WORK INSTRUCTIONS – Each record below should be written out again exactly.

[Records excerpted from a collection]
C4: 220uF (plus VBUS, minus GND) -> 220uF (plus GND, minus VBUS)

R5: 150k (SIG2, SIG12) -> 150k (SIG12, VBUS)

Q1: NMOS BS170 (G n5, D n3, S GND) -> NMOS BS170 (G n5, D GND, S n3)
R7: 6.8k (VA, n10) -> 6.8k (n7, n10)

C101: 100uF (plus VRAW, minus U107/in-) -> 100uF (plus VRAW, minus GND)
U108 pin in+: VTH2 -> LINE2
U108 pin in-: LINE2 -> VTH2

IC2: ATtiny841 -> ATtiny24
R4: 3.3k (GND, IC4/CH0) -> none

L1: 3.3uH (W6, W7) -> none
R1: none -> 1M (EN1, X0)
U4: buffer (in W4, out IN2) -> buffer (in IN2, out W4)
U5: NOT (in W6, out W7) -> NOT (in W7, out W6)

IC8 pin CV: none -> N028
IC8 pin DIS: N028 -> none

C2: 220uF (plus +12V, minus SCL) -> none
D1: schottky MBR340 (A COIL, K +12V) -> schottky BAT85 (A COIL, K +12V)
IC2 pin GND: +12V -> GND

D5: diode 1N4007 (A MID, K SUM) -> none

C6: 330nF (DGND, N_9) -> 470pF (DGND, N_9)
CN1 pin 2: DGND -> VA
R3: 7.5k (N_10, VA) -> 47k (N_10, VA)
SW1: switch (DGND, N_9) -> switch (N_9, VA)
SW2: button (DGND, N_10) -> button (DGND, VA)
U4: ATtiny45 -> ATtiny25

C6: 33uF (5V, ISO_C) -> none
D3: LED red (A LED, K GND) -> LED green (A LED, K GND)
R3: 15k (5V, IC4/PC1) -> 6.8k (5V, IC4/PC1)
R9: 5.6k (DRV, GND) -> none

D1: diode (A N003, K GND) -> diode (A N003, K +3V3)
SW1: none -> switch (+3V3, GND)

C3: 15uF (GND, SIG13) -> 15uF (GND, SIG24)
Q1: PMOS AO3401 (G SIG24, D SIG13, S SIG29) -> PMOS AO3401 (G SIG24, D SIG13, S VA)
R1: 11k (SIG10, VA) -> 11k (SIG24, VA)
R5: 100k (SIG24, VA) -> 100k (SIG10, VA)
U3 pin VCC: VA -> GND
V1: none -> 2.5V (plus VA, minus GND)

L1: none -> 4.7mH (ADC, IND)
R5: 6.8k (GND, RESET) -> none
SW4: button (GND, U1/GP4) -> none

RESULT –
C4: 220uF (plus VBUS, minus GND) -> 220uF (plus GND, minus VBUS)

R5: 150k (SIG2, SIG12) -> 150k (SIG12, VBUS)

Q1: NMOS BS170 (G n5, D n3, S GND) -> NMOS BS170 (G n5, D GND, S n3)
R7: 6.8k (VA, n10) -> 6.8k (n7, n10)

C101: 100uF (plus VRAW, minus U107/in-) -> 100uF (plus VRAW, minus GND)
U108 pin in+: VTH2 -> LINE2
U108 pin in-: LINE2 -> VTH2

IC2: ATtiny841 -> ATtiny24
R4: 3.3k (GND, IC4/CH0) -> none

L1: 3.3uH (W6, W7) -> none
R1: none -> 1M (EN1, X0)
U4: buffer (in W4, out IN2) -> buffer (in IN2, out W4)
U5: NOT (in W6, out W7) -> NOT (in W7, out W6)

IC8 pin CV: none -> N028
IC8 pin DIS: N028 -> none

C2: 220uF (plus +12V, minus SCL) -> none
D1: schottky MBR340 (A COIL, K +12V) -> schottky BAT85 (A COIL, K +12V)
IC2 pin GND: +12V -> GND

D5: diode 1N4007 (A MID, K SUM) -> none

C6: 330nF (DGND, N_9) -> 470pF (DGND, N_9)
CN1 pin 2: DGND -> VA
R3: 7.5k (N_10, VA) -> 47k (N_10, VA)
SW1: switch (DGND, N_9) -> switch (N_9, VA)
SW2: button (DGND, N_10) -> button (DGND, VA)
U4: ATtiny45 -> ATtiny25

C6: 33uF (5V, ISO_C) -> none
D3: LED red (A LED, K GND) -> LED green (A LED, K GND)
R3: 15k (5V, IC4/PC1) -> 6.8k (5V, IC4/PC1)
R9: 5.6k (DRV, GND) -> none

D1: diode (A N003, K GND) -> diode (A N003, K +3V3)
SW1: none -> switch (+3V3, GND)

C3: 15uF (GND, SIG13) -> 15uF (GND, SIG24)
Q1: PMOS AO3401 (G SIG24, D SIG13, S SIG29) -> PMOS AO3401 (G SIG24, D SIG13, S VA)
R1: 11k (SIG10, VA) -> 11k (SIG24, VA)
R5: 100k (SIG24, VA) -> 100k (SIG10, VA)
U3 pin VCC: VA -> GND
V1: none -> 2.5V (plus VA, minus GND)

L1: none -> 4.7mH (ADC, IND)
R5: 6.8k (GND, RESET) -> none
SW4: button (GND, U1/GP4) -> none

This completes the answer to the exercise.